# [DATA SHOWN]

==================================================

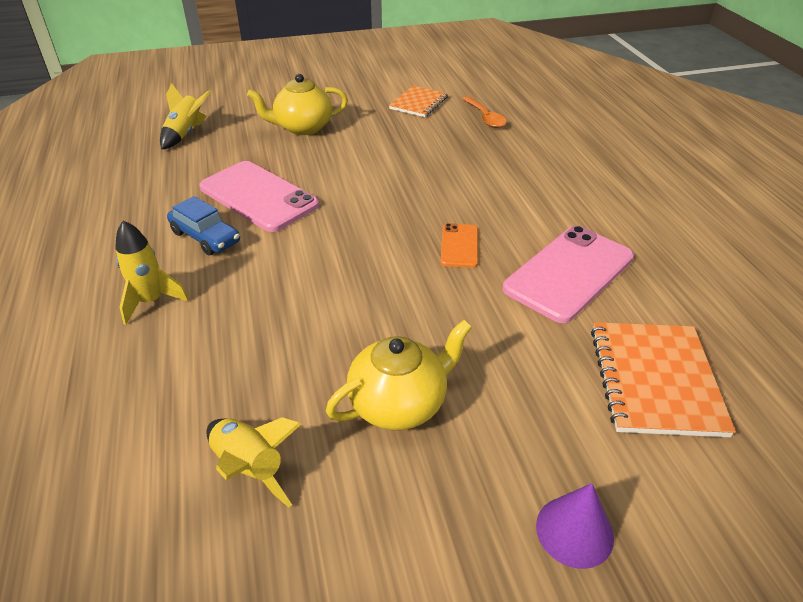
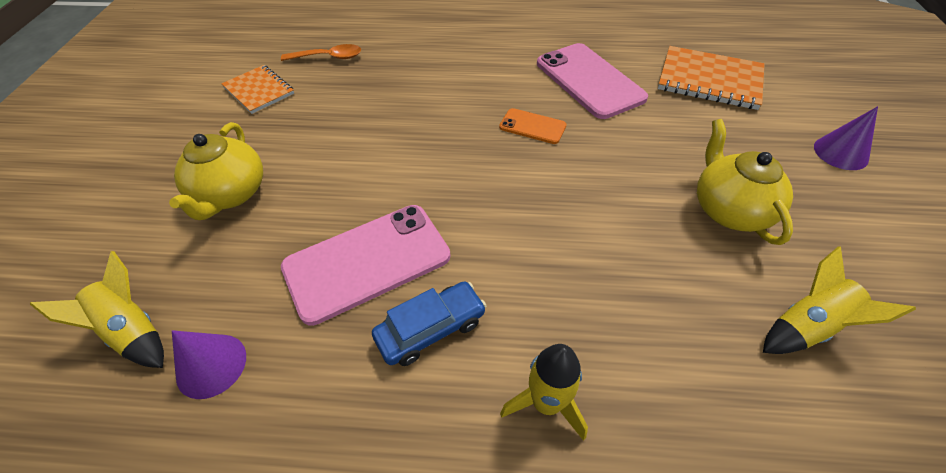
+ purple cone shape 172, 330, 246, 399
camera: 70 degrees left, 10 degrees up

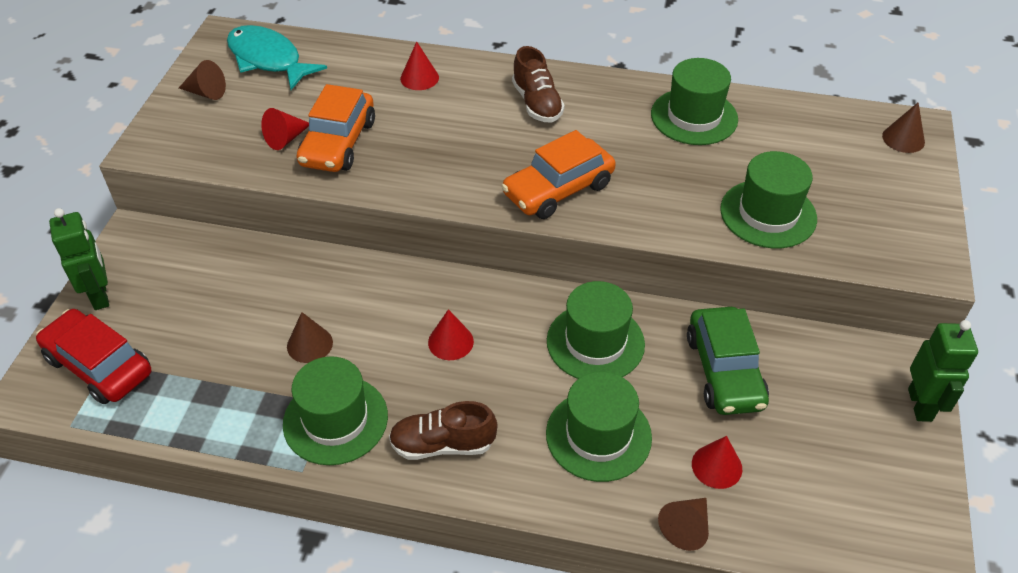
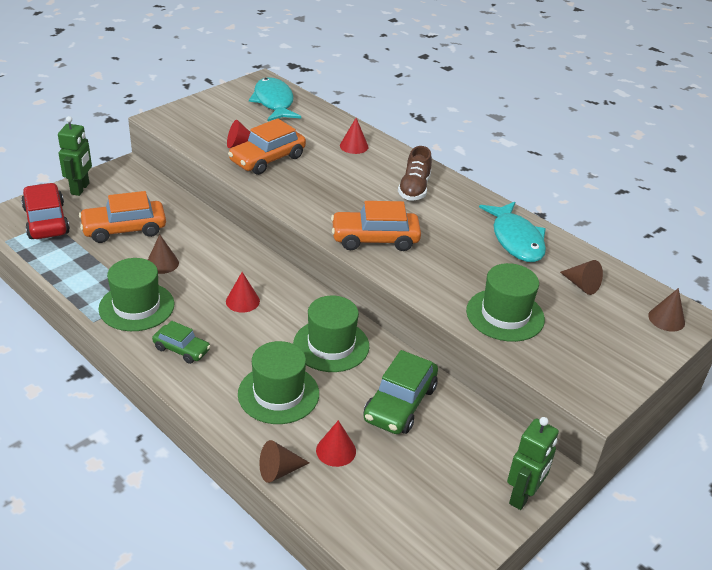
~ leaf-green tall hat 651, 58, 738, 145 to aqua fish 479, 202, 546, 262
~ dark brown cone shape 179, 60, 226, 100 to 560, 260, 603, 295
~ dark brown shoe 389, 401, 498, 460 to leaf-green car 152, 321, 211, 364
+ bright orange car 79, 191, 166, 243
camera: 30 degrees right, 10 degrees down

==================================================

# [TO DO]
Tally, across the records, each line that contains the word "green", and answer with nothing except the count.

# [TASK ANSWER]
2